• _Activity_: Every line below that contains the word "TEMP" must be copied.

• _Source material_:
_____
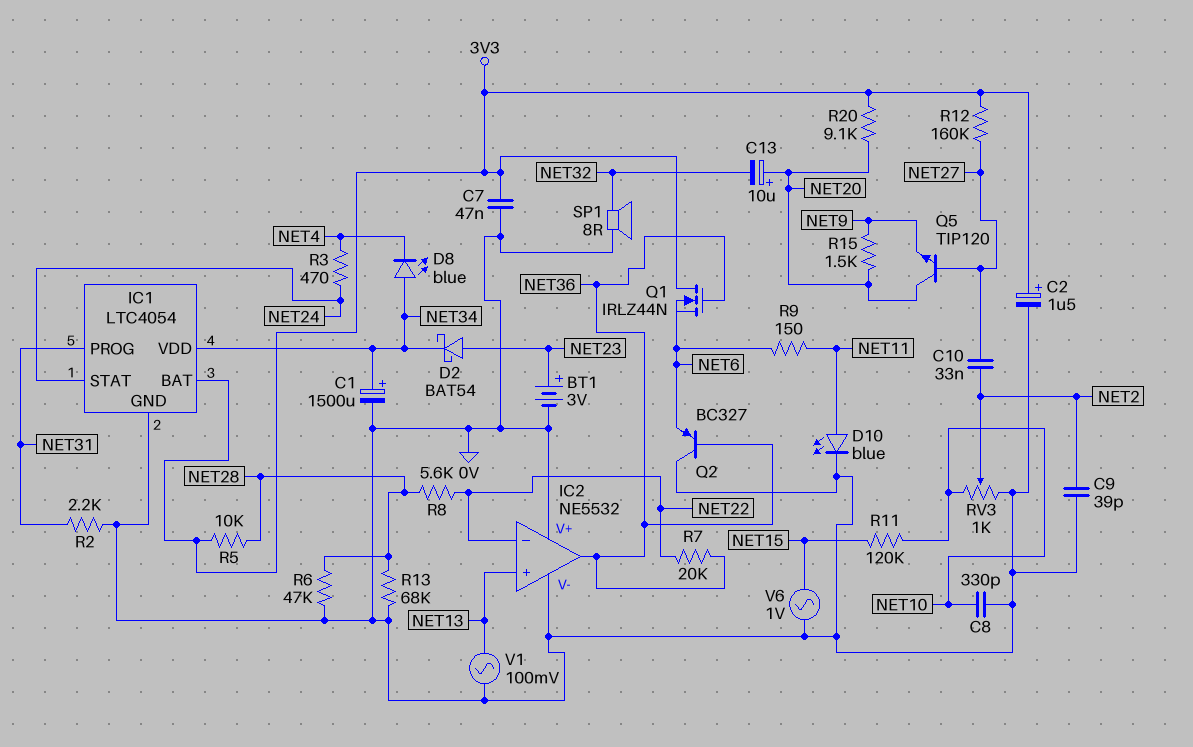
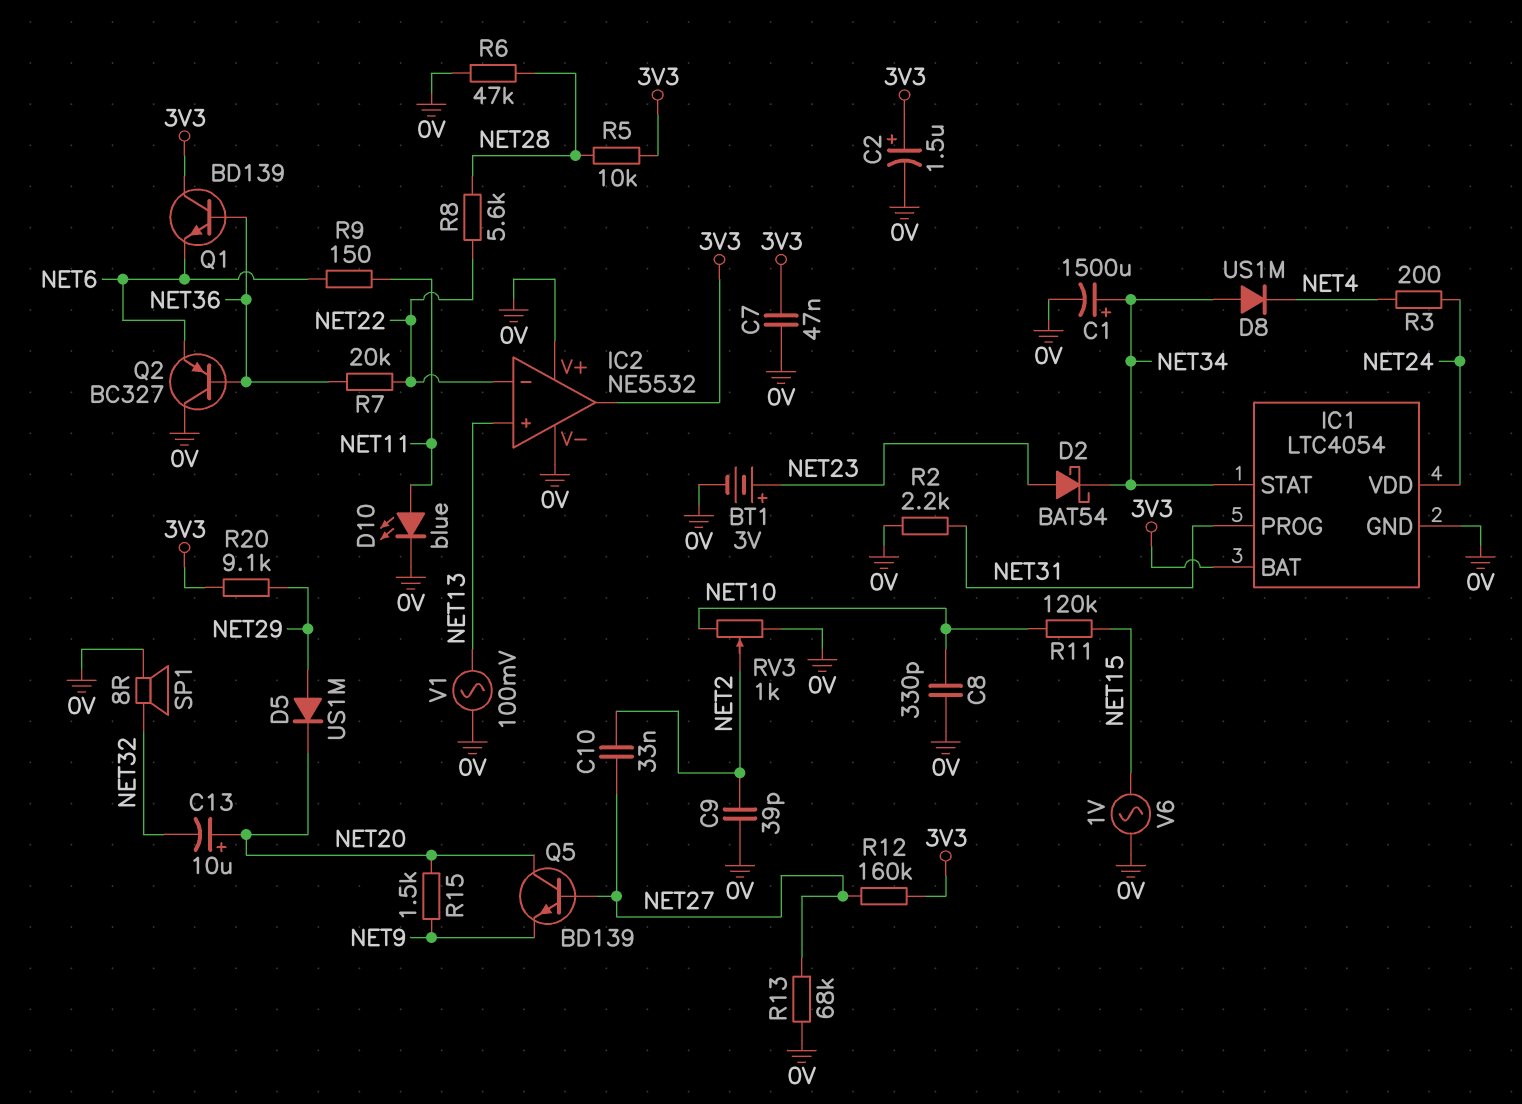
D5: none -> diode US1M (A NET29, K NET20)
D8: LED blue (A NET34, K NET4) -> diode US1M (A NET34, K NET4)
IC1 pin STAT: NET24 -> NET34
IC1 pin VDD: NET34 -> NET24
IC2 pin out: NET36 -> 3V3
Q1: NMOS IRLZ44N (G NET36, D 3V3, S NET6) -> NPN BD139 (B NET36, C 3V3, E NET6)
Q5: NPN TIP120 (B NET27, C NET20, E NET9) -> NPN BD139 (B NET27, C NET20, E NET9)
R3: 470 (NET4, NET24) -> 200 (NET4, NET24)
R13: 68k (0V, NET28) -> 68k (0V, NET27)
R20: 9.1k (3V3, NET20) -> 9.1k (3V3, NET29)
_____
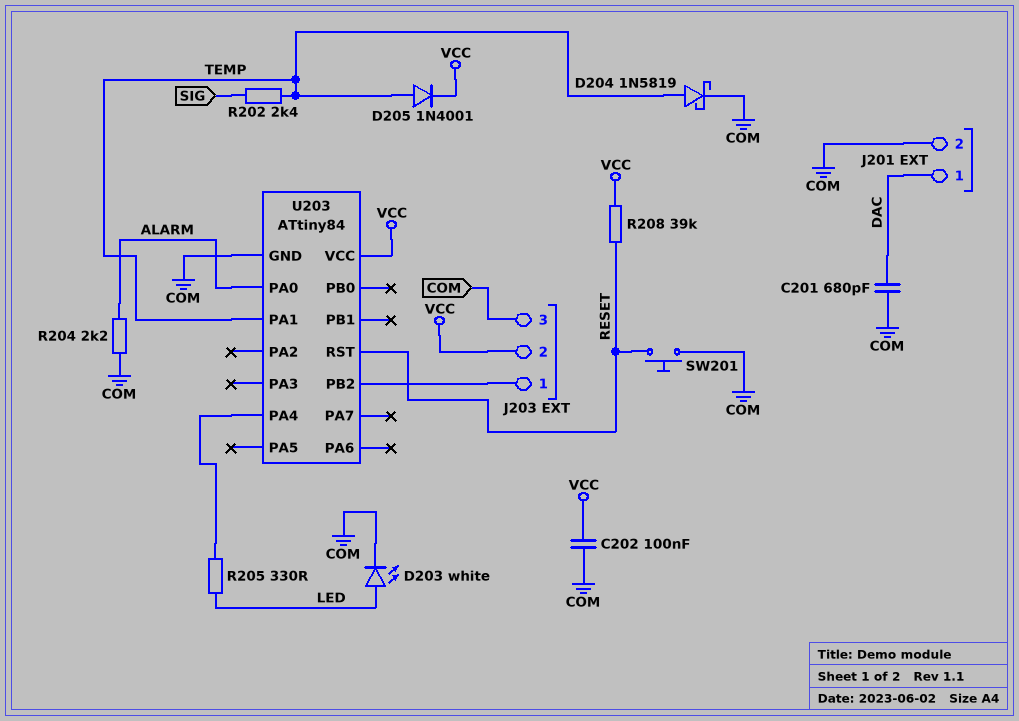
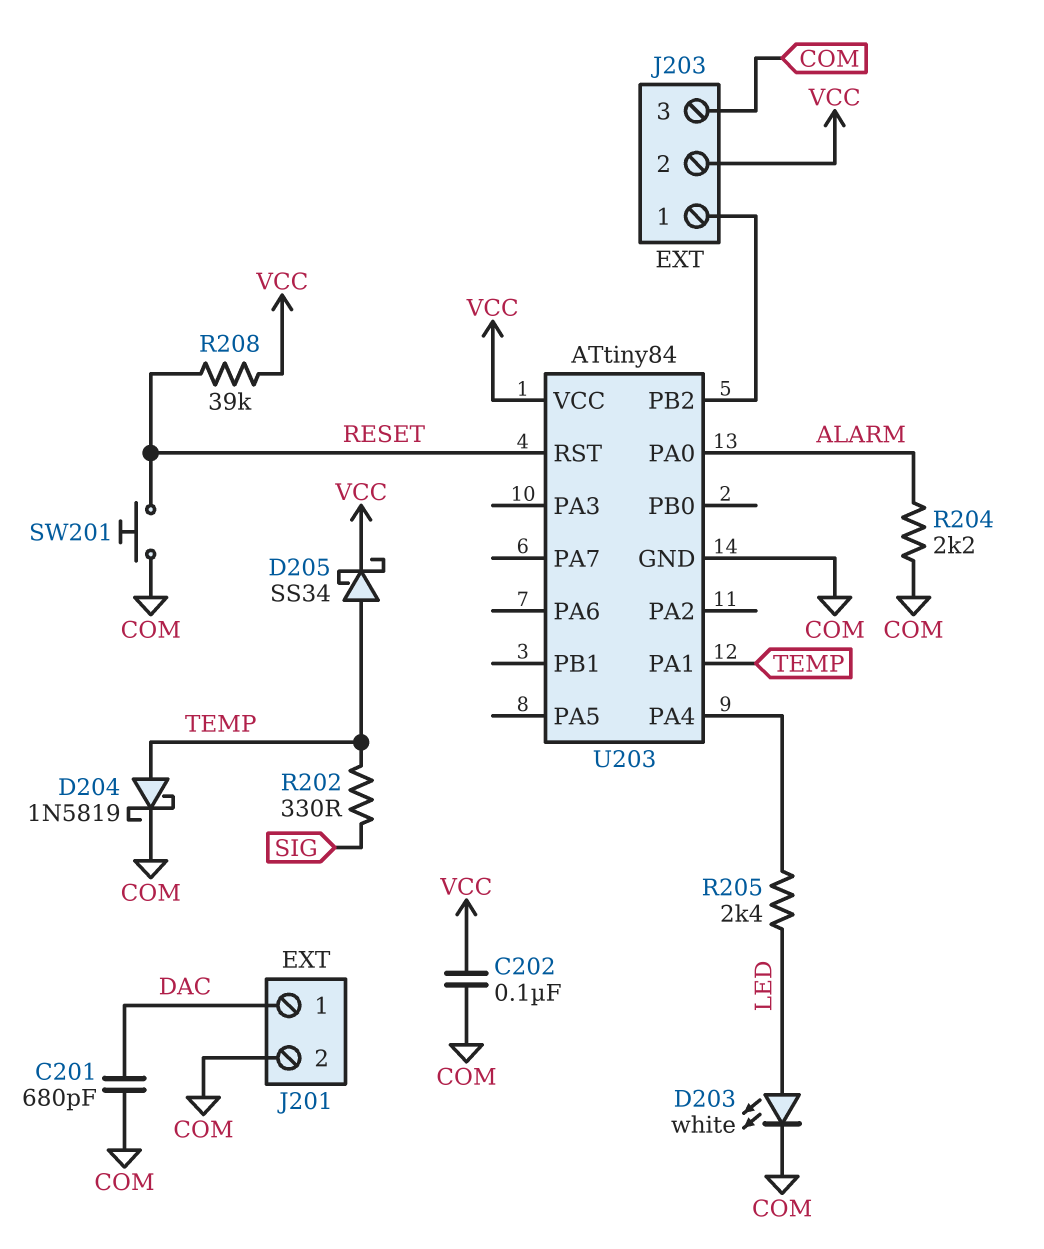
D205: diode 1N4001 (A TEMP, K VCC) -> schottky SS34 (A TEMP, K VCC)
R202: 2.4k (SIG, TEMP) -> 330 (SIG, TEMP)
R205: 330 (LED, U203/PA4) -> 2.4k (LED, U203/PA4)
_____
• _Exercise result_:
D205: diode 1N4001 (A TEMP, K VCC) -> schottky SS34 (A TEMP, K VCC)
R202: 2.4k (SIG, TEMP) -> 330 (SIG, TEMP)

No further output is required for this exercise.